Range to output from the entries below: the line containing "none -> orange slope A4:A5 level 1 top 4" through the line containing "none -> purple brick E8 level 2". Set it down exactly, ends included, nothing else.

** Opening Input material block **

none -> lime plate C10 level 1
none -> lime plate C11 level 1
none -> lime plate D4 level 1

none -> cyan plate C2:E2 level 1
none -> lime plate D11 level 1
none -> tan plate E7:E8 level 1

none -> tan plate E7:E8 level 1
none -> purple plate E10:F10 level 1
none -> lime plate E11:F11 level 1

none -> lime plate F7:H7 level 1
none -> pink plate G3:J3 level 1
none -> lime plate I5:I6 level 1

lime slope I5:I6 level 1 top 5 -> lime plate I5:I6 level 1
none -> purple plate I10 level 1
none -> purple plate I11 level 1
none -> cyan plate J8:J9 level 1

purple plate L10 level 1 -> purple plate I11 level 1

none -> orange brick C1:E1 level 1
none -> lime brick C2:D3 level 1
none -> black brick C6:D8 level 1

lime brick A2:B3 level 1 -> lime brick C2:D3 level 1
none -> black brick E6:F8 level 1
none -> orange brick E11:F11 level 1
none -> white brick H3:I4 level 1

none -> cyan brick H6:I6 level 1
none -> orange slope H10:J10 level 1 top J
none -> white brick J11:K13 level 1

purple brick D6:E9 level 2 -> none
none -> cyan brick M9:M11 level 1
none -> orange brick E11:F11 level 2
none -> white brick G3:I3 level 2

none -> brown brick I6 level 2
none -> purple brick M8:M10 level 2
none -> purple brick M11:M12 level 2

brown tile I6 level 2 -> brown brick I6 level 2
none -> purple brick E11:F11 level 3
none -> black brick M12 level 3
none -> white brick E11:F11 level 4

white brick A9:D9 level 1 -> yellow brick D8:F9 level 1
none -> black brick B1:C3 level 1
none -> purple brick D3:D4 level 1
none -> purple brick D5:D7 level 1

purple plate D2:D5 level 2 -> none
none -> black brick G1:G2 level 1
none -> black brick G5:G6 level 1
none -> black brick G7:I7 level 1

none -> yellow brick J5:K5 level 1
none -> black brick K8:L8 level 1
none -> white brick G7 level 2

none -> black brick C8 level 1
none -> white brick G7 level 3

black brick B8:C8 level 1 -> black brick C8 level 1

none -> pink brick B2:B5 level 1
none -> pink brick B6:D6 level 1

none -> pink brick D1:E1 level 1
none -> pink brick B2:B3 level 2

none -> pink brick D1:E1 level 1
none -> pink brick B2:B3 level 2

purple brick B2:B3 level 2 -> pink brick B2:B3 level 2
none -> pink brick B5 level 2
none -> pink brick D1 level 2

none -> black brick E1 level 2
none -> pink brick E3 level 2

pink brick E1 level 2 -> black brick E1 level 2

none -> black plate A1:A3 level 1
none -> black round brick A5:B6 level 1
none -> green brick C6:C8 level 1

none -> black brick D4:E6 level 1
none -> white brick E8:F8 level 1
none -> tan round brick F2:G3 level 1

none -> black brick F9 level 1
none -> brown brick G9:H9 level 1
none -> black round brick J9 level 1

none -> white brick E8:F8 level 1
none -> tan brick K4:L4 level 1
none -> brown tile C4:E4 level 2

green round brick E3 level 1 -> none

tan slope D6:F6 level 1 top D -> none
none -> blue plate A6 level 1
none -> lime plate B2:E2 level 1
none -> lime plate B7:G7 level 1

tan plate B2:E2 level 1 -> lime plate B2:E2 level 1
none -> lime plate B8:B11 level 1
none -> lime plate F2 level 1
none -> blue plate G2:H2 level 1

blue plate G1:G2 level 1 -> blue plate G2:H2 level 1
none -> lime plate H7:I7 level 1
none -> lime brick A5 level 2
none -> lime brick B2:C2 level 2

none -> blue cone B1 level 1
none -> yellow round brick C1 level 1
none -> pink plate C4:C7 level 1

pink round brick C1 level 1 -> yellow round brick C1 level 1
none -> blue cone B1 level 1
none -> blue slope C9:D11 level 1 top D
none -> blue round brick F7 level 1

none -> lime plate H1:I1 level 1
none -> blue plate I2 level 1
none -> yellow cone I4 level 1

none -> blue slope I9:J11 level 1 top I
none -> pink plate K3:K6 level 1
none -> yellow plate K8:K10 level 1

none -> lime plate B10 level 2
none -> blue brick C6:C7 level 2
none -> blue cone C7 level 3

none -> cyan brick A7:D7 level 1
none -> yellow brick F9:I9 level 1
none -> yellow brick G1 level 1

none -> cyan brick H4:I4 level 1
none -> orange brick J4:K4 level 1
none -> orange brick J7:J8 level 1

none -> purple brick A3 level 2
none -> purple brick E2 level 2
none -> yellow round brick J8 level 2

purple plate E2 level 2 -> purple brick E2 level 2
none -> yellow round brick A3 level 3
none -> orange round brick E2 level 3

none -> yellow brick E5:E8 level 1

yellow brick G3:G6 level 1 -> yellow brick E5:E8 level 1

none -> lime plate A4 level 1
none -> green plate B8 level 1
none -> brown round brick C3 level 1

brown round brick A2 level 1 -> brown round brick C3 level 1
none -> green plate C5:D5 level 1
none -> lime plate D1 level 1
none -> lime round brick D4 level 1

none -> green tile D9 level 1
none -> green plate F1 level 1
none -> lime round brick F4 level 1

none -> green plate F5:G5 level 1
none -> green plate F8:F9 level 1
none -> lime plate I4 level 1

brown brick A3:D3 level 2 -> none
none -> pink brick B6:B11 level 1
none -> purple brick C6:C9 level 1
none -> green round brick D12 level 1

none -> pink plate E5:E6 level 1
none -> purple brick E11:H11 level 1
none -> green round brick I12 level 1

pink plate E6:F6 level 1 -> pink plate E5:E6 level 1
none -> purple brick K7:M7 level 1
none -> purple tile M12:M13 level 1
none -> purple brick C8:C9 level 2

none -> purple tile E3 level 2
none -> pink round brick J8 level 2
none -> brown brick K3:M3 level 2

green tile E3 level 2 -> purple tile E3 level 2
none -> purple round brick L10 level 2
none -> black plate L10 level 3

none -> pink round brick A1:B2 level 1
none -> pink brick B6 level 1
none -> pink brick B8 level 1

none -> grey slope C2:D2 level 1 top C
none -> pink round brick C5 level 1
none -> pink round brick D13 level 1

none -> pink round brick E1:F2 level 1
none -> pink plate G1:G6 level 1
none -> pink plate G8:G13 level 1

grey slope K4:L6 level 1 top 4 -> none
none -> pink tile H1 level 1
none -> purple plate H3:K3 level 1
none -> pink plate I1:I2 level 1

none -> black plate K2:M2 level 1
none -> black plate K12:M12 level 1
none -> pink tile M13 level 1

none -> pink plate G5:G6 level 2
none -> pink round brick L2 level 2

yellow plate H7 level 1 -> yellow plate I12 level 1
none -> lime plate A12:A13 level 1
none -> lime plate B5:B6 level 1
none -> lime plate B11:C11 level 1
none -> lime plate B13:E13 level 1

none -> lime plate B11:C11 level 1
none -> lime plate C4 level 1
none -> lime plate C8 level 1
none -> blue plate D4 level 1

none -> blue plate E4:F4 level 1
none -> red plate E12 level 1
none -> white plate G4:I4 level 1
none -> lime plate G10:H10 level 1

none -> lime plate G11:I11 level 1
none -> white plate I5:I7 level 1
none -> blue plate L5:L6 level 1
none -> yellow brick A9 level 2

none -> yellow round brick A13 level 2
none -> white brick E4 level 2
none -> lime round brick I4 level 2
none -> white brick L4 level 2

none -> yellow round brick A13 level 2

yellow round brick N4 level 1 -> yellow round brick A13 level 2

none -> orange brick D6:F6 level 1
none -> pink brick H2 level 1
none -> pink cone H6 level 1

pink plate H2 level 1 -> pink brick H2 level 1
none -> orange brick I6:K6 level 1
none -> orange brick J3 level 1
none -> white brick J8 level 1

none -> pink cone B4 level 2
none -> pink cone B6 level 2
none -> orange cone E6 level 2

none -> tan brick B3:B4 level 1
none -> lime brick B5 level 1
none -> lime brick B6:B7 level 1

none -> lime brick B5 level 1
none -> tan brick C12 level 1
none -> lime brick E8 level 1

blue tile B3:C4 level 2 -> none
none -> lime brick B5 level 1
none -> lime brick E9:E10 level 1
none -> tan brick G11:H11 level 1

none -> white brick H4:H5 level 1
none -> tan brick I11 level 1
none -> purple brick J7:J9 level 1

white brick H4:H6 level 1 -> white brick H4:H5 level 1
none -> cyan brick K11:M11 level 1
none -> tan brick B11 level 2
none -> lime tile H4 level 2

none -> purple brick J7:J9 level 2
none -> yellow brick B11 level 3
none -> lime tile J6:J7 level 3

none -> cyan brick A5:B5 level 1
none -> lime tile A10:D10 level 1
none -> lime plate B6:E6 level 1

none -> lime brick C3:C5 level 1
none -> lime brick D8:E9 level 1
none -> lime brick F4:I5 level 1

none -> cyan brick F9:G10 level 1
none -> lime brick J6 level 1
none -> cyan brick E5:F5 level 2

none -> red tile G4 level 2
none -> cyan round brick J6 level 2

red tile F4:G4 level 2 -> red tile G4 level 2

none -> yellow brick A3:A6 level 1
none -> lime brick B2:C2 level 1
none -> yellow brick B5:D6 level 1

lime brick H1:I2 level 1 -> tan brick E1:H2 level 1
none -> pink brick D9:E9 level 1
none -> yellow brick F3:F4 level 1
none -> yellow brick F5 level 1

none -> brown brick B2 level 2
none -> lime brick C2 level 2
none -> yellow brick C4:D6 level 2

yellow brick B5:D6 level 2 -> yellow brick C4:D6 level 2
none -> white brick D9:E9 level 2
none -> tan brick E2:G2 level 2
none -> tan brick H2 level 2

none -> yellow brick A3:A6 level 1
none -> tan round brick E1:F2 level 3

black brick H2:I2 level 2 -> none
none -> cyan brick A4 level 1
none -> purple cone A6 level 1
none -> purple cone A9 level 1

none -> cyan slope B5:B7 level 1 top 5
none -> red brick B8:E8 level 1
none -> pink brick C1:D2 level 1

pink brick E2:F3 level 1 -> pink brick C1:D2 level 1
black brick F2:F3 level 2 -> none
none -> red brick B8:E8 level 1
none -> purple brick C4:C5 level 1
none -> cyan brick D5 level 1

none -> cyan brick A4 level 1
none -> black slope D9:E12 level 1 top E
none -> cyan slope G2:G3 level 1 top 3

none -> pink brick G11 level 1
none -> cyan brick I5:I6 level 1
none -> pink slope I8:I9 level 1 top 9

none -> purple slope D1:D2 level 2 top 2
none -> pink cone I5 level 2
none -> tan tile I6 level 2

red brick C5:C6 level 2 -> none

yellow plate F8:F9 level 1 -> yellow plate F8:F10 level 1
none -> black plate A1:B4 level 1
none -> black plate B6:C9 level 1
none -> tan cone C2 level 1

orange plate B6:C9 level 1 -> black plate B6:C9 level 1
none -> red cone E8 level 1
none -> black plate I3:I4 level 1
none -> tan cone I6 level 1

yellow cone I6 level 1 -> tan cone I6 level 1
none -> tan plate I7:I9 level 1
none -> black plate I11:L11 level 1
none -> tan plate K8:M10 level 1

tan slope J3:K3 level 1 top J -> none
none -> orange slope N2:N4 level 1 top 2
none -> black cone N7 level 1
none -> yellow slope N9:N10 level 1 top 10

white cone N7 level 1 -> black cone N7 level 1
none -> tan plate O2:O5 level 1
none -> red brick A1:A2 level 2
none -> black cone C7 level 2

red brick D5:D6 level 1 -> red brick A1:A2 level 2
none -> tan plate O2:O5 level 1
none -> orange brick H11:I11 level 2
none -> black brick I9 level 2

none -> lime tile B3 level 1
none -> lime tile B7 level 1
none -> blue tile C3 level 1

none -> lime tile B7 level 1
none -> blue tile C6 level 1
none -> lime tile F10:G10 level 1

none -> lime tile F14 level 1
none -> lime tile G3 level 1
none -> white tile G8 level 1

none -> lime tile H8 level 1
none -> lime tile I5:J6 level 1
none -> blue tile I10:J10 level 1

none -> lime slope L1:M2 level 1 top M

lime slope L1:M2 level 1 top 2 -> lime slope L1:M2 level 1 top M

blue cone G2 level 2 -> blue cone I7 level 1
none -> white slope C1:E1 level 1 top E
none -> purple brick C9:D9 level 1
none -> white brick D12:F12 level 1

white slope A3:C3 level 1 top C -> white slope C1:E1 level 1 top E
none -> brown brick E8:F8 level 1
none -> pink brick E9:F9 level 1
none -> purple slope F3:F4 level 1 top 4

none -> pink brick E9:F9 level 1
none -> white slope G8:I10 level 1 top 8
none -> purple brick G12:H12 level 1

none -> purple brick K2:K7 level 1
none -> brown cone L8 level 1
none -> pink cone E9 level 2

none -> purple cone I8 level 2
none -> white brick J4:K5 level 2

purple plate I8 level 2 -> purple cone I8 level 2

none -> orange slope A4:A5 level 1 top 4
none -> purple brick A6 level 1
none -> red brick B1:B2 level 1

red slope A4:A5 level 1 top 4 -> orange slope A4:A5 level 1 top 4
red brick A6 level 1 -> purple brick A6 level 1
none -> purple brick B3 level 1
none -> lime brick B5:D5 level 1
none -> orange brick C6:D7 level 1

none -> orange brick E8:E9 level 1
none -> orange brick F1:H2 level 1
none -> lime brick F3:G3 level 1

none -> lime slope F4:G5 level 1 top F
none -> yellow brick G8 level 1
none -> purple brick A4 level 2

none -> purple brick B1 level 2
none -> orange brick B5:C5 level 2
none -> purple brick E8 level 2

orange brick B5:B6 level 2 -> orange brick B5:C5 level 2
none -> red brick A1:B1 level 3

** Closing Input material block **

## Written solution
none -> orange slope A4:A5 level 1 top 4
none -> purple brick A6 level 1
none -> red brick B1:B2 level 1

red slope A4:A5 level 1 top 4 -> orange slope A4:A5 level 1 top 4
red brick A6 level 1 -> purple brick A6 level 1
none -> purple brick B3 level 1
none -> lime brick B5:D5 level 1
none -> orange brick C6:D7 level 1

none -> orange brick E8:E9 level 1
none -> orange brick F1:H2 level 1
none -> lime brick F3:G3 level 1

none -> lime slope F4:G5 level 1 top F
none -> yellow brick G8 level 1
none -> purple brick A4 level 2

none -> purple brick B1 level 2
none -> orange brick B5:C5 level 2
none -> purple brick E8 level 2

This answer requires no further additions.